| Work to be completed |
Convert the entries into a JSON list of strings, one string per line, from the first line of the entries up to and including the line containing "Extract the (X, Y)". Leave out the pictures and any blank lines.

| Working data |
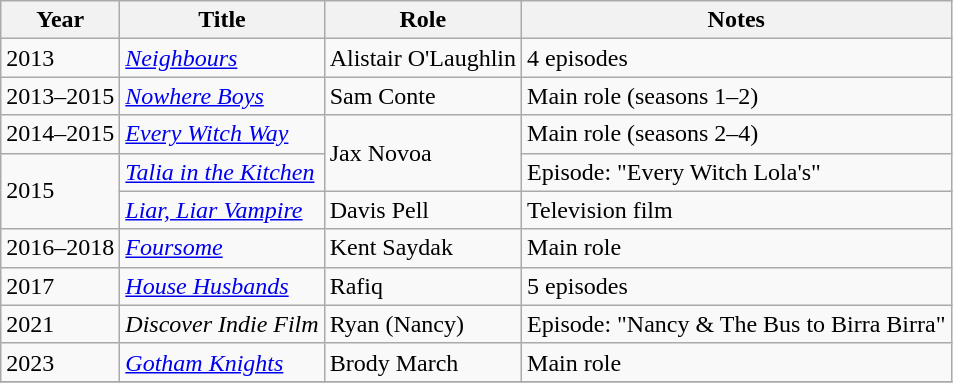
2017 (60, 286)
Kent Saydak (422, 248)
Main role (seasons 1–2) (736, 96)
2013 (60, 58)
2021 (60, 324)
2016–2018 (60, 248)
Television film (736, 210)
Year (60, 20)
Role (422, 20)
Neighbours (222, 58)
Episode: "Every Witch Lola's" (736, 172)
Episode: "Nancy & The Bus to Birra Birra" (736, 324)
Ryan (Nancy) (422, 324)
Liar, Liar Vampire (222, 210)
2023 (60, 362)
Title (222, 20)
House Husbands (222, 286)
Nowhere Boys (222, 96)
Jax Novoa (422, 153)
Every Witch Way (222, 134)
5 episodes (736, 286)
Sam Conte (422, 96)
Gotham Knights (222, 362)
Davis Pell (422, 210)
Alistair O'Laughlin (422, 58)
Rafiq (422, 286)
2014–2015 (60, 134)
Main role (seasons 2–4) (736, 134)
Notes (736, 20)
2013–2015 (60, 96)
4 episodes (736, 58)
2015 (60, 191)
Discover Indie Film (222, 324)
Foursome (222, 248)
Brody March (422, 362)
Talia in the Kitchen (222, 172)
Extract the (X, Y) coordinate from the center of the cell holding the provided text.  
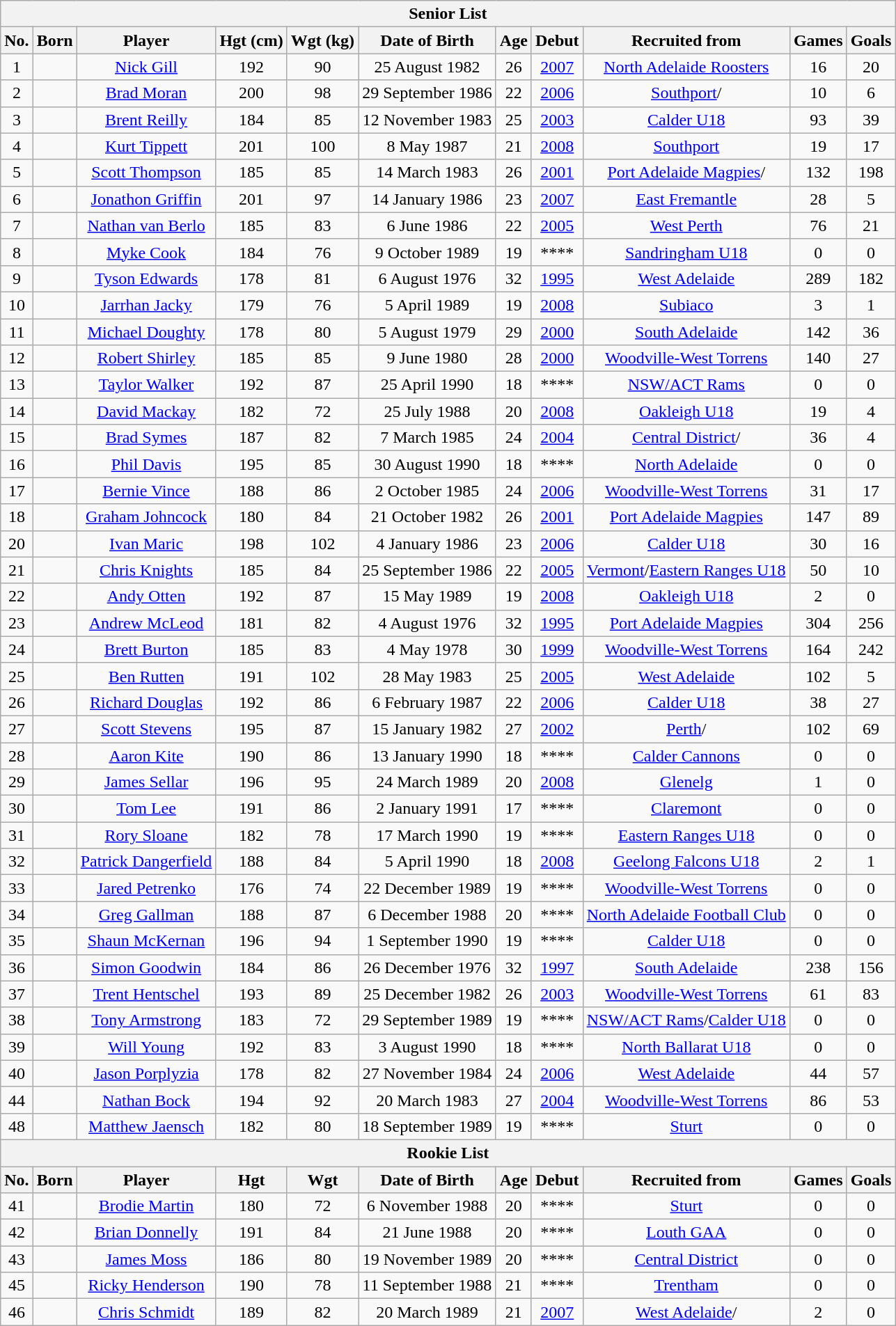
43 (17, 1259)
Geelong Falcons U18 (686, 862)
12 (17, 359)
Nathan Bock (146, 1100)
40 (17, 1074)
256 (871, 623)
14 March 1983 (427, 173)
Jason Porplyzia (146, 1074)
Ricky Henderson (146, 1286)
2 October 1985 (427, 491)
Tony Armstrong (146, 1021)
North Adelaide Football Club (686, 915)
90 (322, 67)
8 May 1987 (427, 146)
Eastern Ranges U18 (686, 835)
2002 (557, 729)
6 November 1988 (427, 1207)
69 (871, 729)
48 (17, 1126)
21 June 1988 (427, 1233)
Central District (686, 1259)
35 (17, 941)
22 December 1989 (427, 888)
37 (17, 994)
98 (322, 93)
28 May 1983 (427, 676)
James Moss (146, 1259)
Brent Reilly (146, 120)
186 (251, 1259)
Nathan van Berlo (146, 226)
Jarrhan Jacky (146, 305)
North Ballarat U18 (686, 1047)
50 (818, 570)
Jared Petrenko (146, 888)
Nick Gill (146, 67)
Brodie Martin (146, 1207)
Phil Davis (146, 464)
94 (322, 941)
Glenelg (686, 783)
25 April 1990 (427, 385)
8 (17, 252)
27 November 1984 (427, 1074)
156 (871, 968)
Myke Cook (146, 252)
Robert Shirley (146, 359)
33 (17, 888)
Claremont (686, 809)
Aaron Kite (146, 755)
Kurt Tippett (146, 146)
42 (17, 1233)
Port Adelaide Magpies/ (686, 173)
Central District/ (686, 438)
9 October 1989 (427, 252)
Brian Donnelly (146, 1233)
29 September 1989 (427, 1021)
Jonathon Griffin (146, 199)
11 (17, 332)
3 August 1990 (427, 1047)
181 (251, 623)
NSW/ACT Rams/Calder U18 (686, 1021)
West Perth (686, 226)
9 (17, 278)
57 (871, 1074)
West Adelaide/ (686, 1312)
East Fremantle (686, 199)
5 April 1989 (427, 305)
13 January 1990 (427, 755)
25 December 1982 (427, 994)
Ivan Maric (146, 544)
29 September 1986 (427, 93)
7 (17, 226)
74 (322, 888)
4 January 1986 (427, 544)
1 September 1990 (427, 941)
92 (322, 1100)
Senior List (448, 14)
Richard Douglas (146, 702)
2 January 1991 (427, 809)
4 May 1978 (427, 650)
20 March 1983 (427, 1100)
5 August 1979 (427, 332)
81 (322, 278)
Matthew Jaensch (146, 1126)
Michael Doughty (146, 332)
Tom Lee (146, 809)
15 January 1982 (427, 729)
11 September 1988 (427, 1286)
14 (17, 411)
David Mackay (146, 411)
20 March 1989 (427, 1312)
176 (251, 888)
James Sellar (146, 783)
26 December 1976 (427, 968)
304 (818, 623)
30 August 1990 (427, 464)
Andy Otten (146, 597)
Southport/ (686, 93)
93 (818, 120)
140 (818, 359)
25 August 1982 (427, 67)
Tyson Edwards (146, 278)
Greg Gallman (146, 915)
179 (251, 305)
46 (17, 1312)
Rookie List (448, 1153)
Brad Moran (146, 93)
Graham Johncock (146, 517)
132 (818, 173)
6 June 1986 (427, 226)
Hgt (cm) (251, 40)
95 (322, 783)
238 (818, 968)
97 (322, 199)
34 (17, 915)
Trent Hentschel (146, 994)
Taylor Walker (146, 385)
Sandringham U18 (686, 252)
1997 (557, 968)
18 September 1989 (427, 1126)
1999 (557, 650)
Brett Burton (146, 650)
17 March 1990 (427, 835)
Chris Knights (146, 570)
Scott Thompson (146, 173)
Wgt (322, 1180)
24 March 1989 (427, 783)
Louth GAA (686, 1233)
53 (871, 1100)
6 August 1976 (427, 278)
Andrew McLeod (146, 623)
Subiaco (686, 305)
14 January 1986 (427, 199)
21 October 1982 (427, 517)
289 (818, 278)
45 (17, 1286)
193 (251, 994)
Southport (686, 146)
Patrick Dangerfield (146, 862)
9 June 1980 (427, 359)
7 March 1985 (427, 438)
147 (818, 517)
Wgt (kg) (322, 40)
15 May 1989 (427, 597)
Rory Sloane (146, 835)
Simon Goodwin (146, 968)
NSW/ACT Rams (686, 385)
Ben Rutten (146, 676)
15 (17, 438)
13 (17, 385)
189 (251, 1312)
Vermont/Eastern Ranges U18 (686, 570)
41 (17, 1207)
187 (251, 438)
19 November 1989 (427, 1259)
North Adelaide Roosters (686, 67)
Shaun McKernan (146, 941)
6 February 1987 (427, 702)
25 September 1986 (427, 570)
Hgt (251, 1180)
North Adelaide (686, 464)
12 November 1983 (427, 120)
242 (871, 650)
164 (818, 650)
Chris Schmidt (146, 1312)
Calder Cannons (686, 755)
25 July 1988 (427, 411)
5 April 1990 (427, 862)
183 (251, 1021)
194 (251, 1100)
Trentham (686, 1286)
6 December 1988 (427, 915)
142 (818, 332)
61 (818, 994)
100 (322, 146)
4 August 1976 (427, 623)
Bernie Vince (146, 491)
200 (251, 93)
Will Young (146, 1047)
Scott Stevens (146, 729)
Brad Symes (146, 438)
Perth/ (686, 729)
Scan for the cell matching the given text and deliver its [x, y] coordinate at center. 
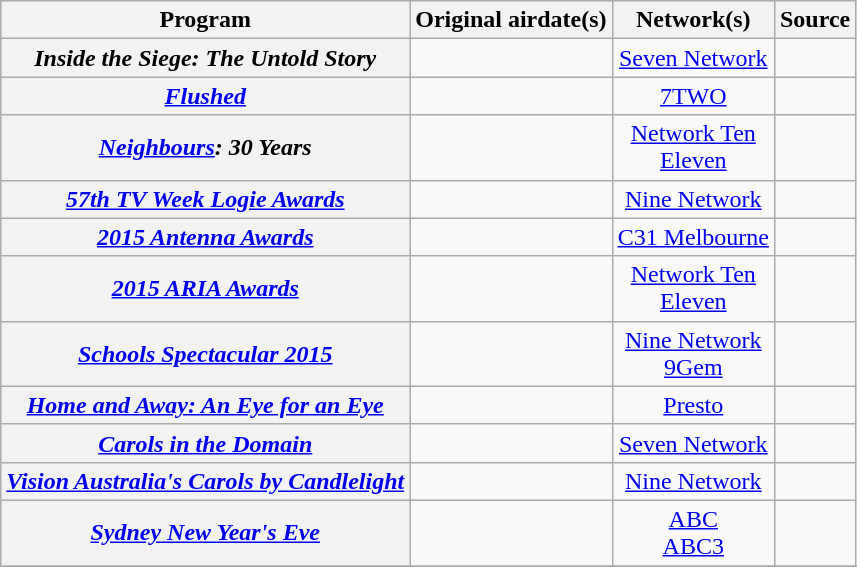
Network(s) [693, 20]
ABCABC3 [693, 532]
Flushed [206, 96]
2015 Antenna Awards [206, 237]
7TWO [693, 96]
Vision Australia's Carols by Candlelight [206, 481]
Inside the Siege: The Untold Story [206, 58]
Presto [693, 405]
Schools Spectacular 2015 [206, 354]
57th TV Week Logie Awards [206, 199]
Nine Network9Gem [693, 354]
Source [814, 20]
Program [206, 20]
2015 ARIA Awards [206, 288]
Original airdate(s) [511, 20]
Neighbours: 30 Years [206, 148]
C31 Melbourne [693, 237]
Carols in the Domain [206, 443]
Sydney New Year's Eve [206, 532]
Home and Away: An Eye for an Eye [206, 405]
From the cell containing the given text, extract its center point as (x, y) coordinate. 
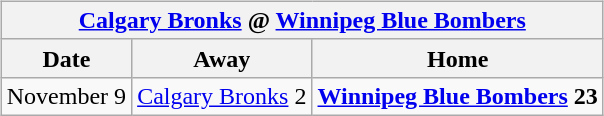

| Response |
[
  "2017 (60, 286)",
  "Kent Saydak (422, 248)",
  "Main role (seasons 1–2) (736, 96)",
  "2013 (60, 58)",
  "2021 (60, 324)",
  "2016–2018 (60, 248)",
  "Television film (736, 210)",
  "Year (60, 20)",
  "Role (422, 20)",
  "Neighbours (222, 58)",
  "Episode: \"Every Witch Lola's\" (736, 172)",
  "Episode: \"Nancy & The Bus to Birra Birra\" (736, 324)",
  "Ryan (Nancy) (422, 324)",
  "Liar, Liar Vampire (222, 210)",
  "2023 (60, 362)",
  "Title (222, 20)",
  "House Husbands (222, 286)",
  "Nowhere Boys (222, 96)",
  "Jax Novoa (422, 153)",
  "Every Witch Way (222, 134)",
  "5 episodes (736, 286)",
  "Sam Conte (422, 96)",
  "Gotham Knights (222, 362)",
  "Davis Pell (422, 210)",
  "Alistair O'Laughlin (422, 58)",
  "Rafiq (422, 286)",
  "2014–2015 (60, 134)",
  "Main role (seasons 2–4) (736, 134)",
  "Notes (736, 20)",
  "2013–2015 (60, 96)",
  "4 episodes (736, 58)",
  "2015 (60, 191)",
  "Discover Indie Film (222, 324)",
  "Foursome (222, 248)",
  "Brody March (422, 362)",
  "Talia in the Kitchen (222, 172)",
  "Extract the (X, Y) coordinate from the center of the cell holding the provided text.  "
]